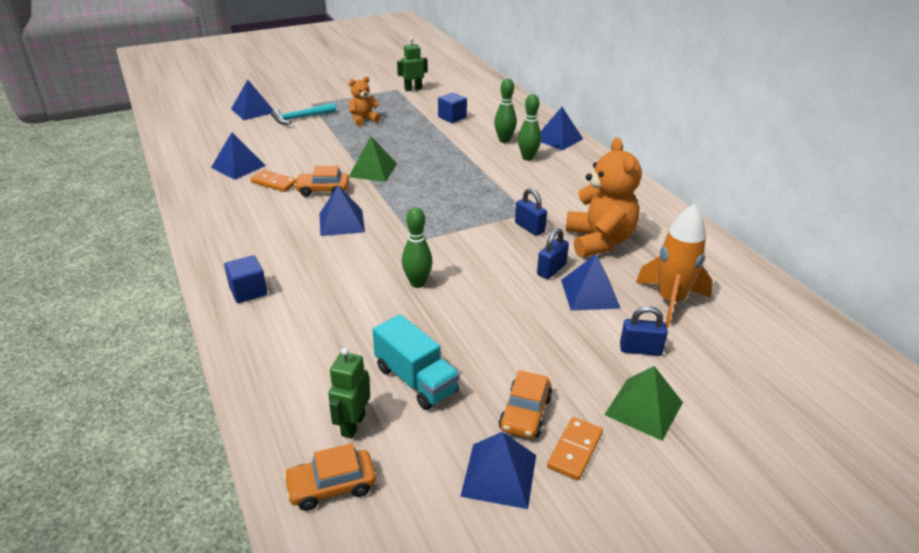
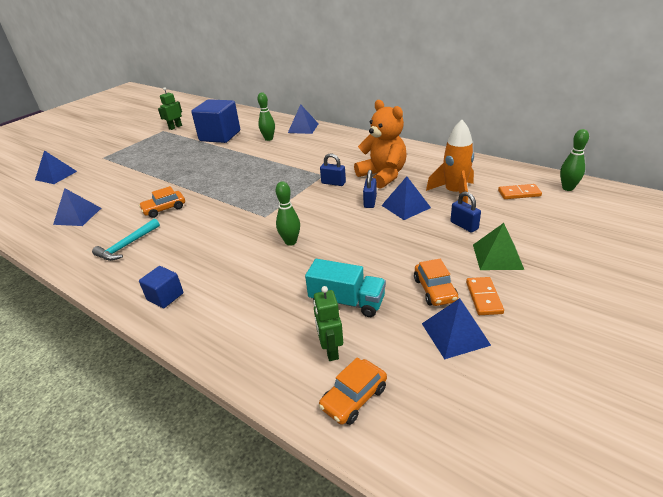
camera: 25 degrees left, 0 degrees up
(274, 183) = (119, 217): orange domino -> orange domino (519, 193)
(301, 118) = (102, 168): turquoise hammer -> turquoise hammer (127, 245)
(341, 222) = (198, 224): blue pyramid -> none
(363, 120) = (155, 156): orange teddy bear -> none
(373, 170) = (192, 184): green pyramid -> none
(452, 117) = (220, 136): blue cube -> blue cube, size x2.01
(528, 158) = (294, 144): green bowling pin -> green bowling pin (567, 188)
(640, 349) = (464, 225): blue padlock -> blue padlock turned 75 degrees clockwise

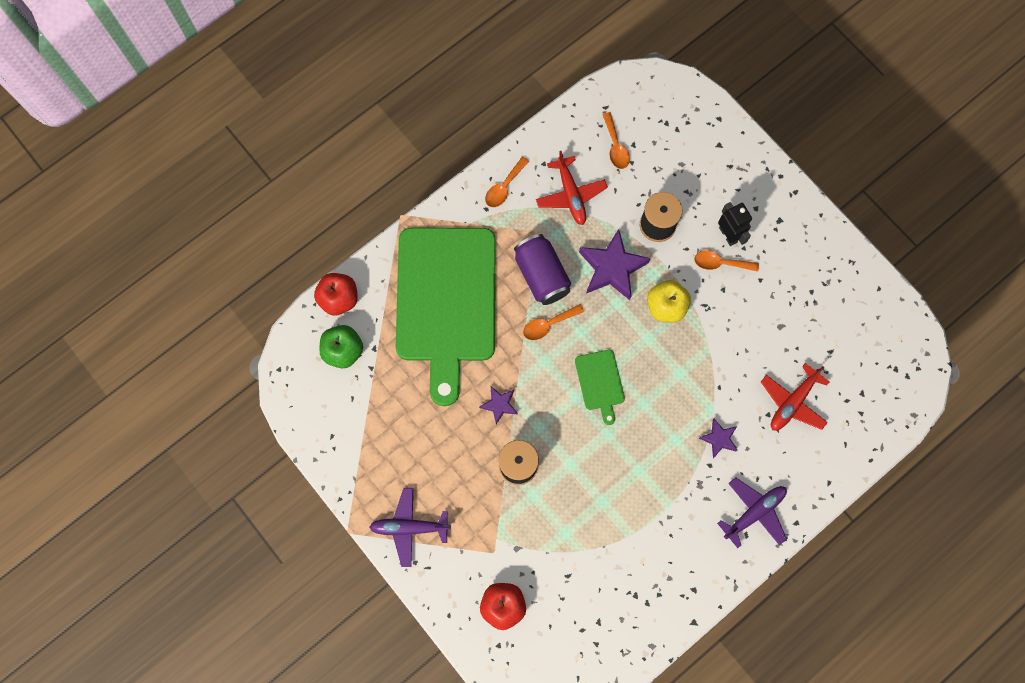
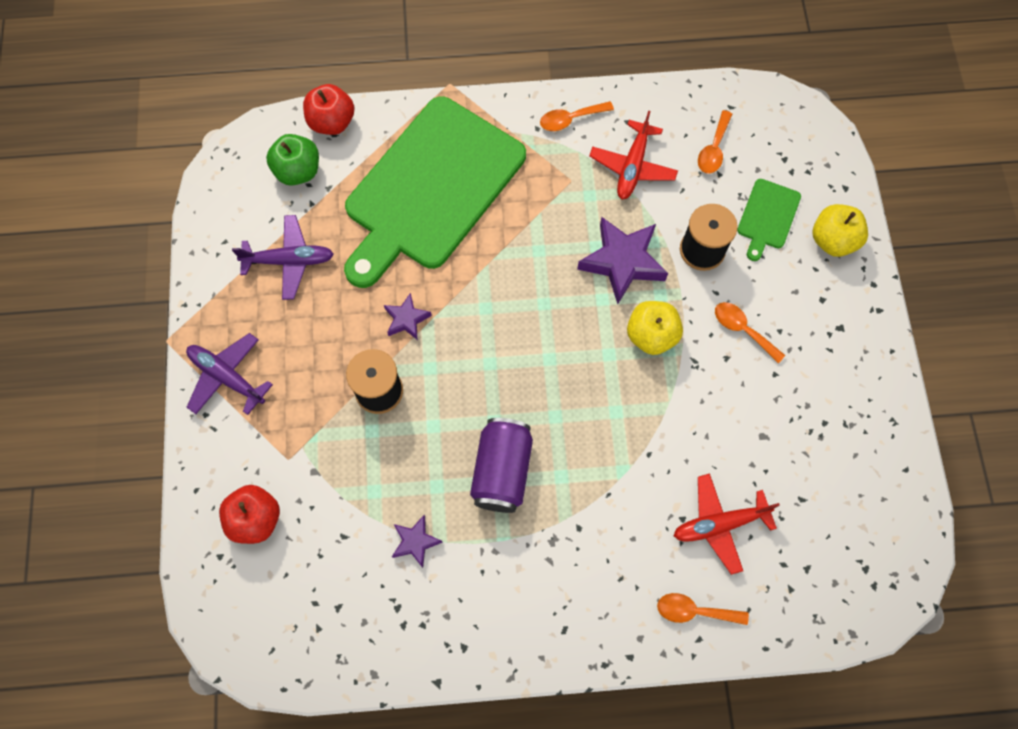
camera: 35 degrees right, 5 degrees down
(542, 275) = (545, 224): purple can -> purple can (502, 471)
(548, 325) = (515, 275): orange spoon -> orange spoon (694, 611)
(600, 382) = (525, 365): green cutting board -> green cutting board (767, 217)
(719, 439) = (609, 507): purple star -> purple star (415, 542)
(728, 235) = (772, 307): black robot -> none
(735, 162) = (832, 240): none -> yellow apple
(754, 512) = (591, 612): purple plane -> purple plane (289, 261)

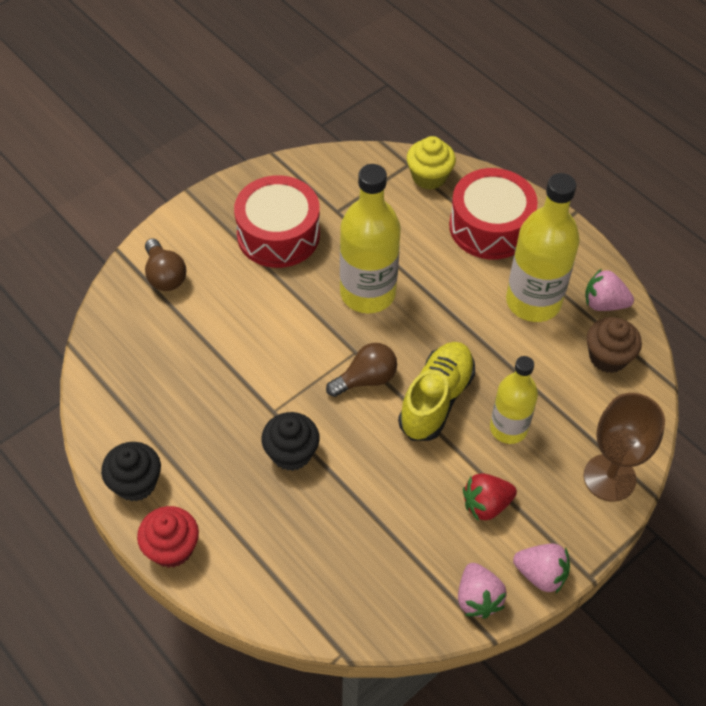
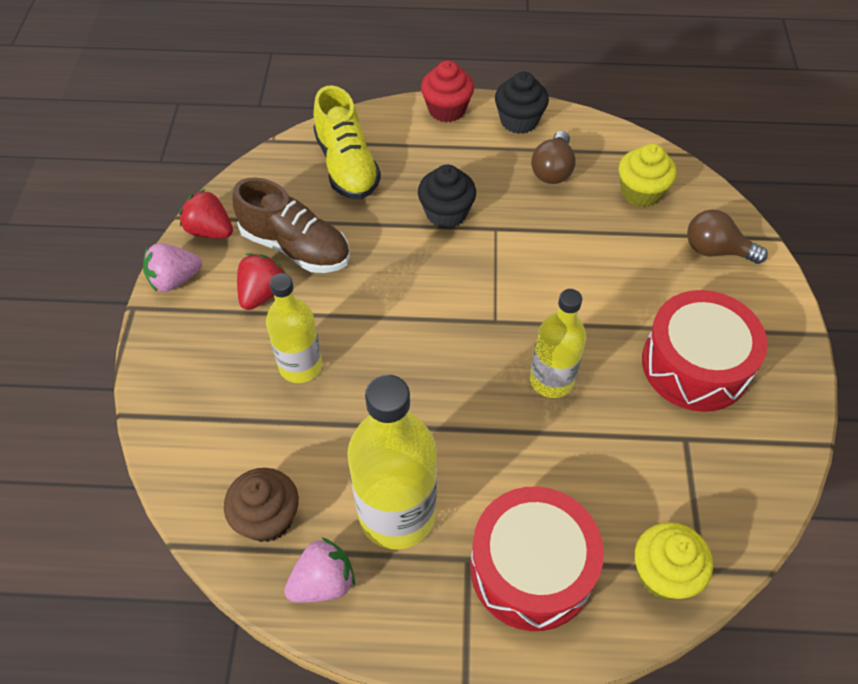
camera: 135 degrees right, 0 degrees up
(145, 349) = (641, 192): none -> yellow cupcake
(366, 379) = (460, 307): brown light bulb -> brown light bulb (552, 170)
(367, 293) = (551, 380): yellow bottle -> yellow bottle, size x0.63
(427, 523) = (295, 247): none -> brown shoe
(436, 400) = (385, 338): yellow shoe -> yellow shoe (347, 165)
(477, 598) = (210, 231): pink strawberry -> red strawberry
(609, 477) = (174, 396): brown goblet -> none

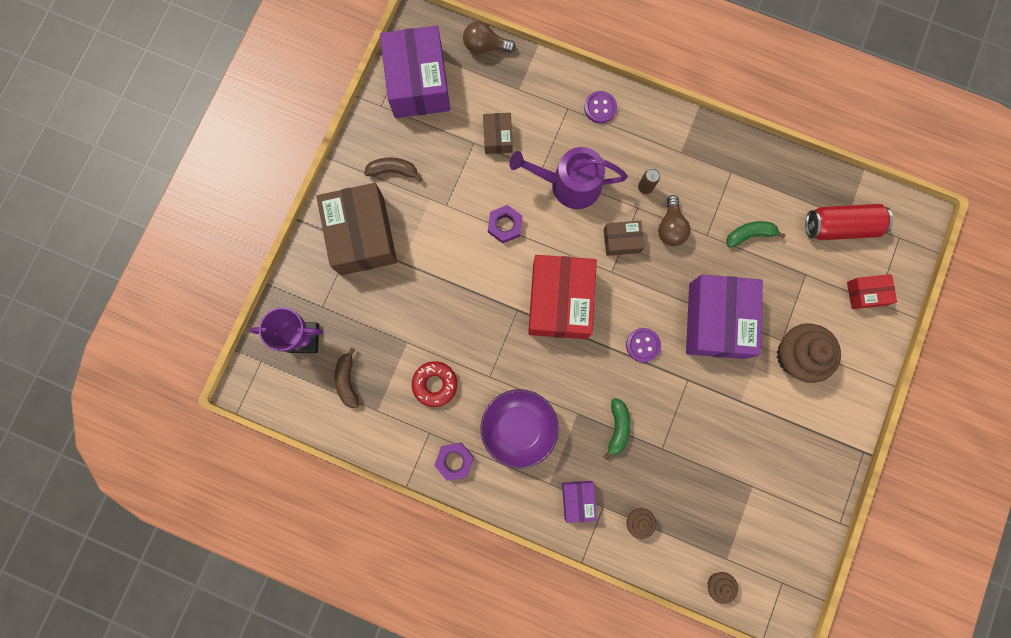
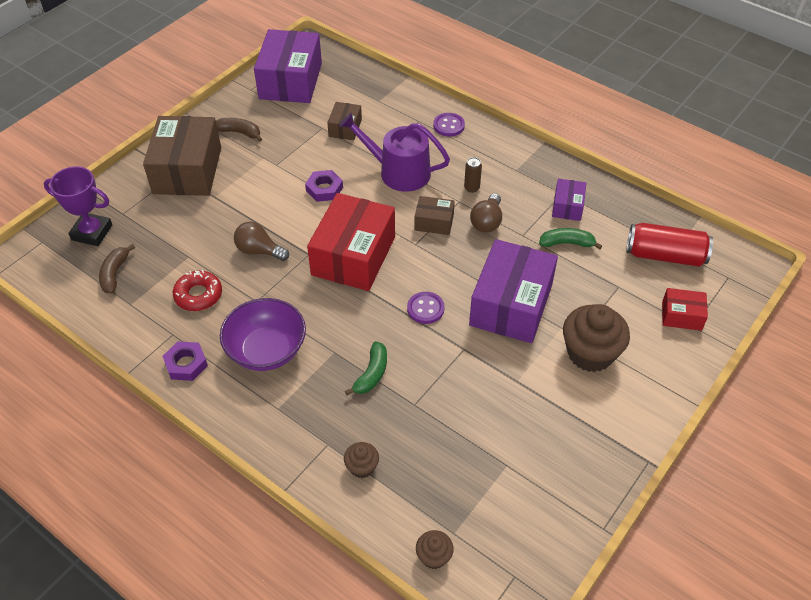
camera: 15 degrees right, 30 degrees down
(485, 46) = (360, 69): brown light bulb -> brown light bulb (259, 251)
(578, 500) = (302, 430): purple box -> purple box (567, 206)

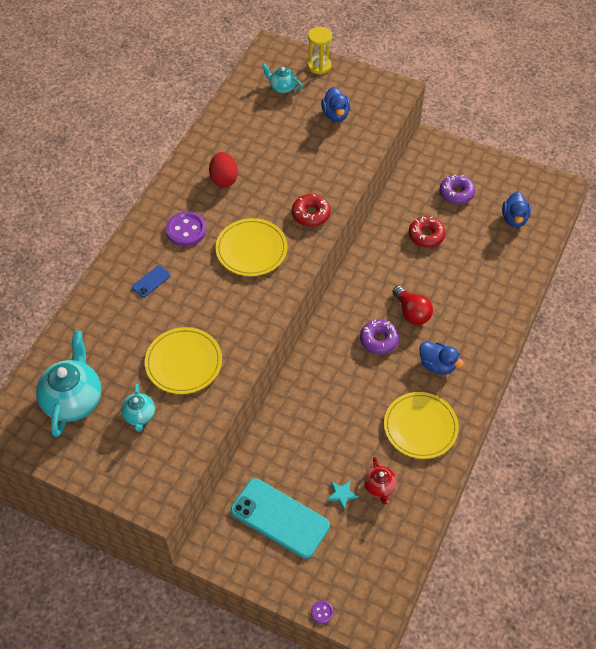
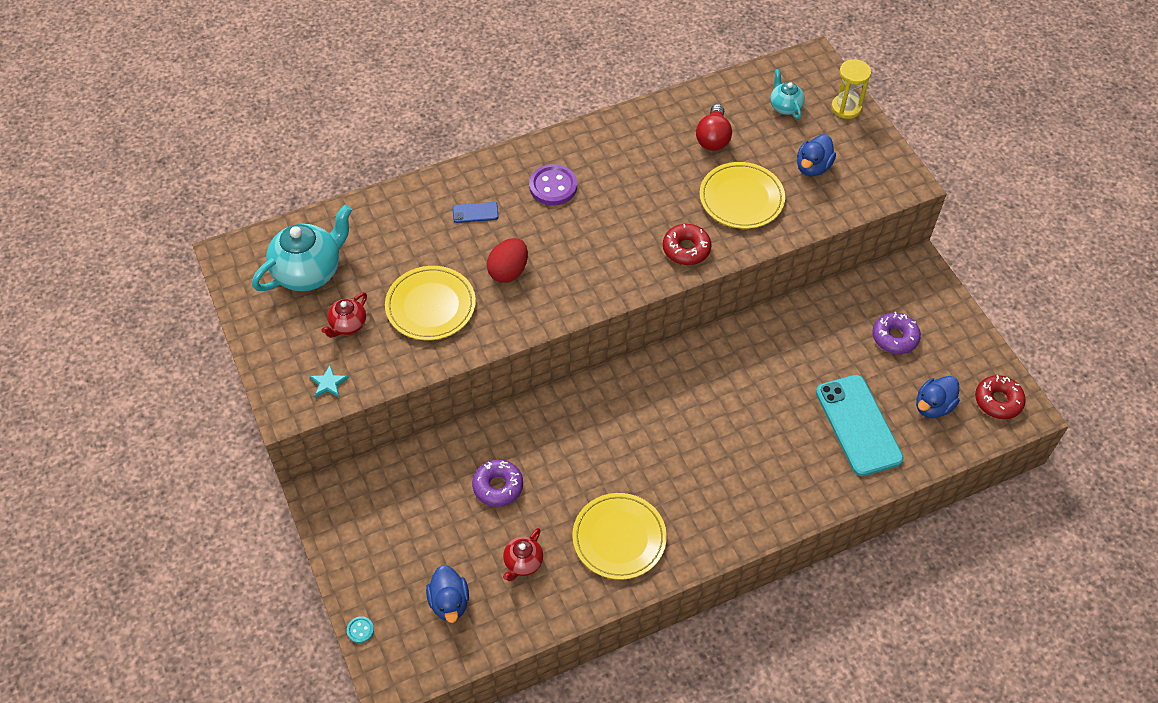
camera: 40 degrees right, 0 degrees up
(139, 416) = (348, 325): turquoise teapot -> red teapot
(224, 179) = (636, 161): red egg -> red egg (508, 271)
(251, 249) = (595, 245): yellow plate -> yellow plate (741, 198)
(280, 518) = (407, 518): turquoise phone -> turquoise phone (858, 425)
(322, 612) = (360, 630): purple button -> turquoise button
(342, 494) = (482, 541): turquoise star -> turquoise star (328, 383)
(379, 340) = (663, 426): purple donut -> purple donut (498, 486)
(412, 312) = (723, 423): red light bulb -> red light bulb (713, 138)
(426, 235) = (817, 358): red donut -> red donut (998, 401)
(437, 365) = (696, 492): blue duck -> blue duck (449, 602)

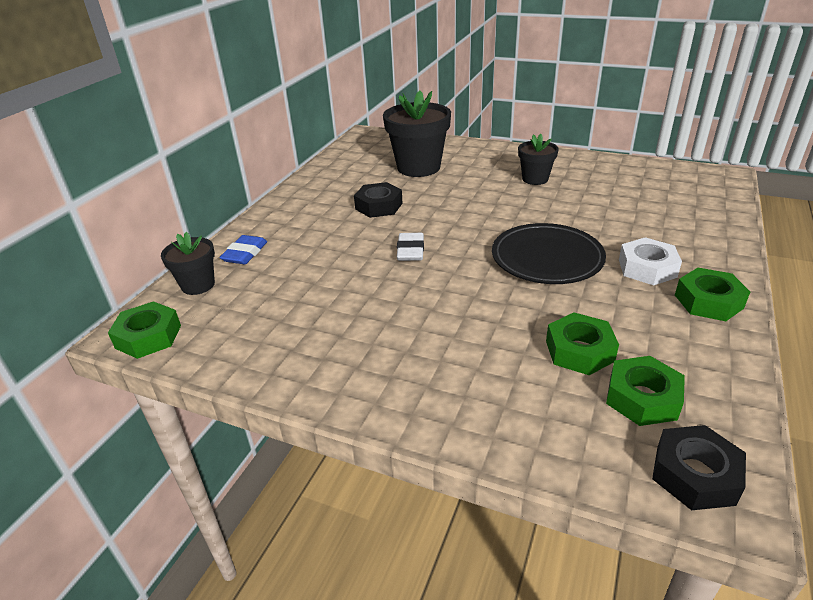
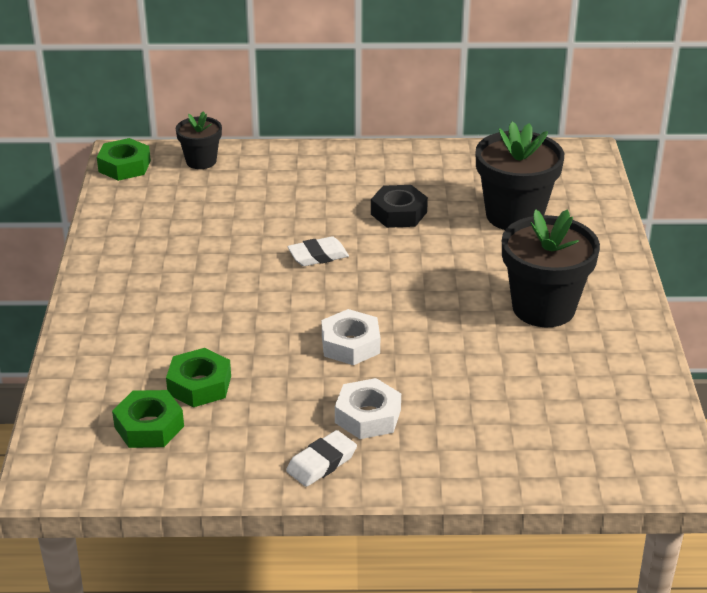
camera: 65 degrees right, 0 degrees up
(245, 253) = (261, 166): blue eraser -> none
(535, 179) = (543, 308): black flower pot -> black flower pot, size x1.78
(547, 258) = (350, 344): black plate -> white nut
(694, 474) = (70, 458): black nut -> none
(708, 301) = (321, 463): green nut -> white eraser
#####
What you are asked to do – Everything from the line with "(640, 349) = (464, 225): blue" through the line with "camera: 40 degrees right, 0 degrees up" in the material above should be transcribed exactly, except the pictures.

Output of the task –
(640, 349) = (464, 225): blue padlock -> blue padlock turned 75 degrees clockwise

camera: 35 degrees right, 5 degrees down
(542, 275) = (545, 224): purple can -> purple can (502, 471)
(548, 325) = (515, 275): orange spoon -> orange spoon (694, 611)
(600, 382) = (525, 365): green cutting board -> green cutting board (767, 217)
(719, 439) = (609, 507): purple star -> purple star (415, 542)
(728, 235) = (772, 307): black robot -> none
(735, 162) = (832, 240): none -> yellow apple
(754, 512) = (591, 612): purple plane -> purple plane (289, 261)

camera: 135 degrees right, 0 degrees up
(145, 349) = (641, 192): none -> yellow cupcake
(366, 379) = (460, 307): brown light bulb -> brown light bulb (552, 170)
(367, 293) = (551, 380): yellow bottle -> yellow bottle, size x0.63
(427, 523) = (295, 247): none -> brown shoe
(436, 400) = (385, 338): yellow shoe -> yellow shoe (347, 165)
(477, 598) = (210, 231): pink strawberry -> red strawberry
(609, 477) = (174, 396): brown goblet -> none

camera: 15 degrees right, 30 degrees down
(485, 46) = (360, 69): brown light bulb -> brown light bulb (259, 251)
(578, 500) = (302, 430): purple box -> purple box (567, 206)

camera: 40 degrees right, 0 degrees up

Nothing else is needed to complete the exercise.